Instruction:
Format these rows as a JSON list of strings, one string per line, leaving out blank lines.

[Part of a data file]

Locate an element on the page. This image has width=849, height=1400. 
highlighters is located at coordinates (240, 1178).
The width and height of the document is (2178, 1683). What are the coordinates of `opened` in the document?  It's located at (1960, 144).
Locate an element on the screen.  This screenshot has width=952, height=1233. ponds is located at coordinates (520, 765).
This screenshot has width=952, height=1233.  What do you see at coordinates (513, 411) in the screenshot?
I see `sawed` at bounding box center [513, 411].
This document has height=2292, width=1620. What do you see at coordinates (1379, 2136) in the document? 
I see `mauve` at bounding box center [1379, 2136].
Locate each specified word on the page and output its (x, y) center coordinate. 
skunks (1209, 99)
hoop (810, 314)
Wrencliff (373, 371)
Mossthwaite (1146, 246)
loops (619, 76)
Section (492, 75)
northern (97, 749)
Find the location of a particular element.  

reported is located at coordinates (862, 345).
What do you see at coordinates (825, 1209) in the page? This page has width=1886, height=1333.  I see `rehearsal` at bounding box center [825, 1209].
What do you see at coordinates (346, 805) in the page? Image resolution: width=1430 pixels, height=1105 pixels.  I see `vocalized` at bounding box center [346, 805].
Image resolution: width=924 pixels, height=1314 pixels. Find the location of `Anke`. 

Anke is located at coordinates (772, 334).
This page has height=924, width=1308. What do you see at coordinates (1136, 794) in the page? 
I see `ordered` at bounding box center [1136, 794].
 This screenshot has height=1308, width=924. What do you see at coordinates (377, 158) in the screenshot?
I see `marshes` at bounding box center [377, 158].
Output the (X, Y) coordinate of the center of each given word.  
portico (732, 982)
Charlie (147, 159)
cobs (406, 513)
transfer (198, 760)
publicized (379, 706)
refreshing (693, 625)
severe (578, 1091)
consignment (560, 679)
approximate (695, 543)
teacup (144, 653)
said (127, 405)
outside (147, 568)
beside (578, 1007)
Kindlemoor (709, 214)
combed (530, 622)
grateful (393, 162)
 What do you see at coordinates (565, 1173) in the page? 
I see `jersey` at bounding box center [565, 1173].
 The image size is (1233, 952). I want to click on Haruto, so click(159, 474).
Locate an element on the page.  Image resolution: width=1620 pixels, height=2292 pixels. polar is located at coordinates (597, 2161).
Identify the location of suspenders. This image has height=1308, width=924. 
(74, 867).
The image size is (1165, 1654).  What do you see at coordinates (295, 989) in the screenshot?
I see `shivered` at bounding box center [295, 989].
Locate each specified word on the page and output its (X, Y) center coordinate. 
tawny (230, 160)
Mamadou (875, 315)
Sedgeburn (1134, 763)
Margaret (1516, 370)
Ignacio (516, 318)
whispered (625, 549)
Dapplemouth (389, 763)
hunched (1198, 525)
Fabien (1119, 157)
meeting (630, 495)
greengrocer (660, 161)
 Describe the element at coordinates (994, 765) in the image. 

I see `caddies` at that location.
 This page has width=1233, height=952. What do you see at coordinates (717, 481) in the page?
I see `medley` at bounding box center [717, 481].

Result of this exercise:
[
  "Locate an element on the page. This image has width=849, height=1400. ",
  "highlighters is located at coordinates (240, 1178).",
  "The width and height of the document is (2178, 1683). What are the coordinates of `opened` in the document?  It's located at (1960, 144).",
  "Locate an element on the screen.  This screenshot has width=952, height=1233. ponds is located at coordinates (520, 765).",
  "This screenshot has width=952, height=1233.  What do you see at coordinates (513, 411) in the screenshot?",
  "I see `sawed` at bounding box center [513, 411].",
  "This document has height=2292, width=1620. What do you see at coordinates (1379, 2136) in the document? ",
  "I see `mauve` at bounding box center [1379, 2136].",
  "Locate each specified word on the page and output its (x, y) center coordinate. ",
  "skunks (1209, 99)",
  "hoop (810, 314)",
  "Wrencliff (373, 371)",
  "Mossthwaite (1146, 246)",
  "loops (619, 76)",
  "Section (492, 75)",
  "northern (97, 749)",
  "Find the location of a particular element.  ",
  "reported is located at coordinates (862, 345).",
  "What do you see at coordinates (825, 1209) in the page? This page has width=1886, height=1333.  I see `rehearsal` at bounding box center [825, 1209].",
  "What do you see at coordinates (346, 805) in the page? Image resolution: width=1430 pixels, height=1105 pixels.  I see `vocalized` at bounding box center [346, 805].",
  "Image resolution: width=924 pixels, height=1314 pixels. Find the location of `Anke`. ",
  "Anke is located at coordinates (772, 334).",
  "This page has height=924, width=1308. What do you see at coordinates (1136, 794) in the page? ",
  "I see `ordered` at bounding box center [1136, 794].",
  " This screenshot has height=1308, width=924. What do you see at coordinates (377, 158) in the screenshot?",
  "I see `marshes` at bounding box center [377, 158].",
  "Output the (X, Y) coordinate of the center of each given word.  ",
  "portico (732, 982)",
  "Charlie (147, 159)",
  "cobs (406, 513)",
  "transfer (198, 760)",
  "publicized (379, 706)",
  "refreshing (693, 625)",
  "severe (578, 1091)",
  "consignment (560, 679)",
  "approximate (695, 543)",
  "teacup (144, 653)",
  "said (127, 405)",
  "outside (147, 568)",
  "beside (578, 1007)",
  "Kindlemoor (709, 214)",
  "combed (530, 622)",
  "grateful (393, 162)",
  " What do you see at coordinates (565, 1173) in the page? ",
  "I see `jersey` at bounding box center [565, 1173].",
  " The image size is (1233, 952). I want to click on Haruto, so click(159, 474).",
  "Locate an element on the page.  Image resolution: width=1620 pixels, height=2292 pixels. polar is located at coordinates (597, 2161).",
  "Identify the location of suspenders. This image has height=1308, width=924. ",
  "(74, 867).",
  "The image size is (1165, 1654).  What do you see at coordinates (295, 989) in the screenshot?",
  "I see `shivered` at bounding box center [295, 989].",
  "Locate each specified word on the page and output its (X, Y) center coordinate. ",
  "tawny (230, 160)",
  "Mamadou (875, 315)",
  "Sedgeburn (1134, 763)",
  "Margaret (1516, 370)",
  "Ignacio (516, 318)",
  "whispered (625, 549)",
  "Dapplemouth (389, 763)",
  "hunched (1198, 525)",
  "Fabien (1119, 157)",
  "meeting (630, 495)",
  "greengrocer (660, 161)",
  " Describe the element at coordinates (994, 765) in the image. ",
  "I see `caddies` at that location.",
  " This page has width=1233, height=952. What do you see at coordinates (717, 481) in the page?",
  "I see `medley` at bounding box center [717, 481]."
]